Given material Block Start
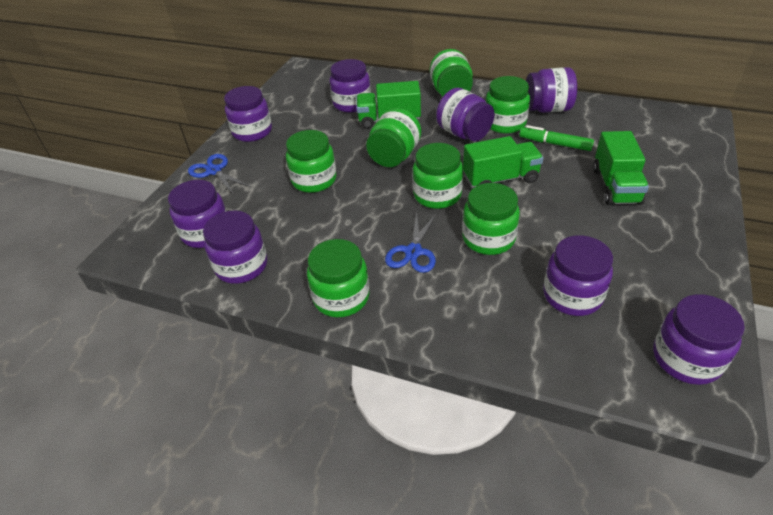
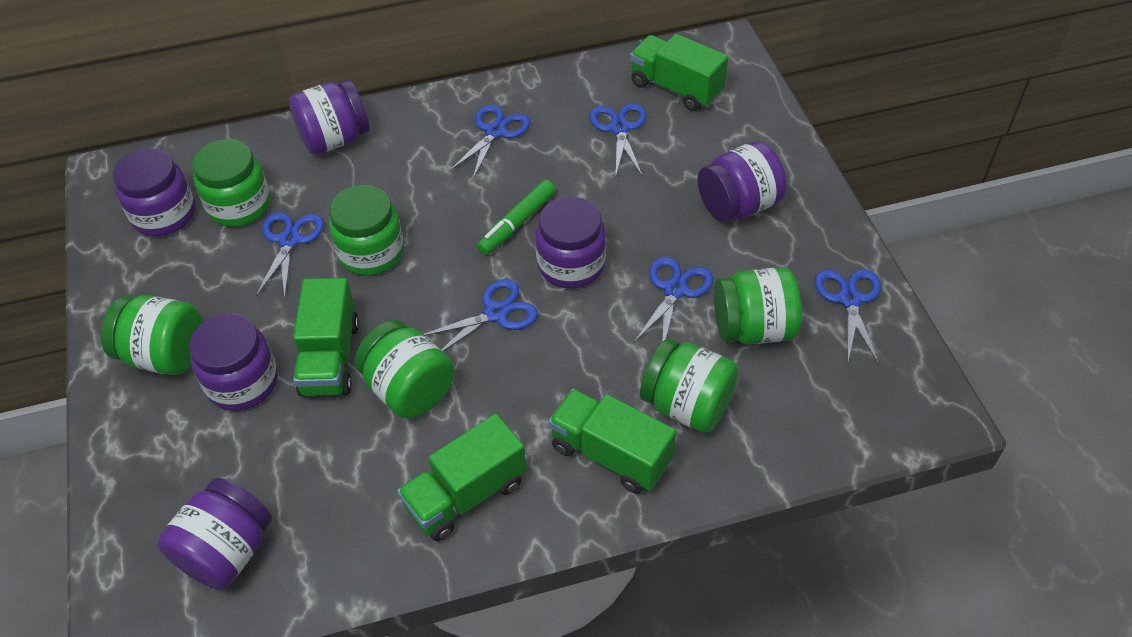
blue scissors: 2 -> 6
green jar: 7 -> 6
green truck: 3 -> 4
purple jar: 8 -> 6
Given material Block End
**Problem description:**
Only the pictures are to be left out; the rest of the material above should be printed verbatim.

**Answer to this task:**
blue scissors: 2 -> 6
green jar: 7 -> 6
green truck: 3 -> 4
purple jar: 8 -> 6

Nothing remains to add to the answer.